*The data*.
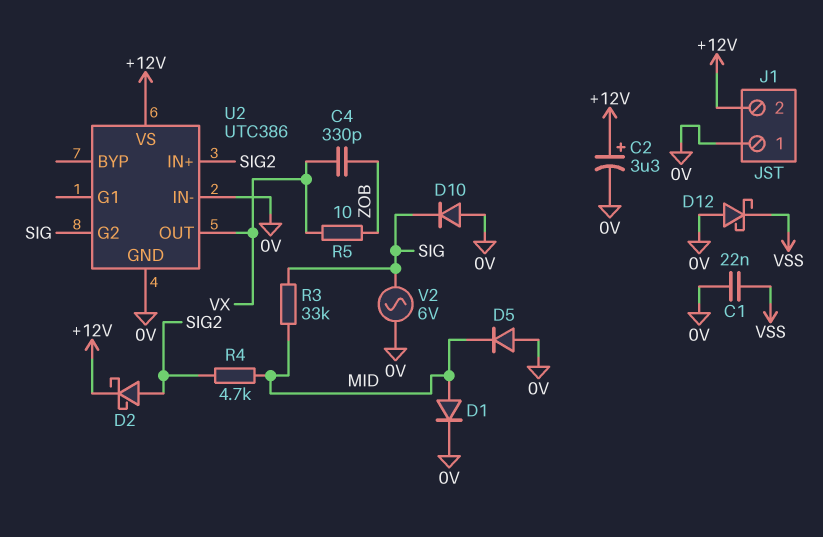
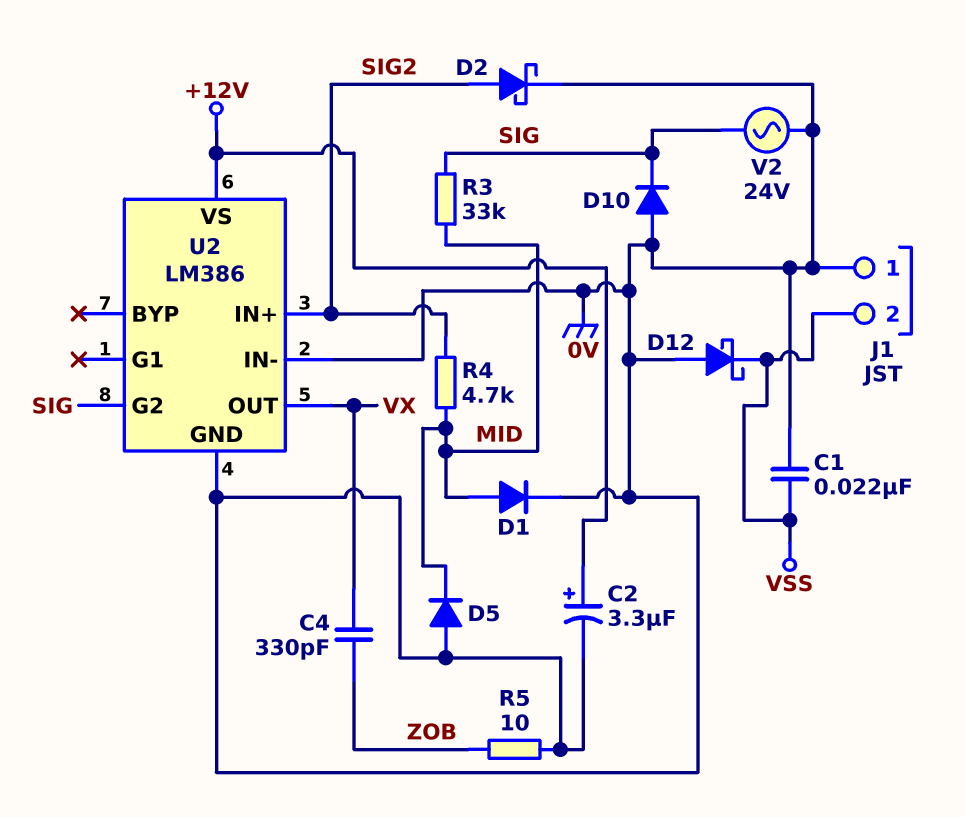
D2: schottky (A SIG2, K +12V) -> schottky (A SIG2, K 0V)
J1 pin 2: +12V -> VSS
R5: 10 (VX, ZOB) -> 10 (0V, ZOB)
U2: UTC386 -> LM386
V2: AC 6V (0V, SIG) -> AC 24V (0V, SIG)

*Work task*.
Return every entry above word for word, leaving pictures out.

*Written answer*.
D2: schottky (A SIG2, K +12V) -> schottky (A SIG2, K 0V)
J1 pin 2: +12V -> VSS
R5: 10 (VX, ZOB) -> 10 (0V, ZOB)
U2: UTC386 -> LM386
V2: AC 6V (0V, SIG) -> AC 24V (0V, SIG)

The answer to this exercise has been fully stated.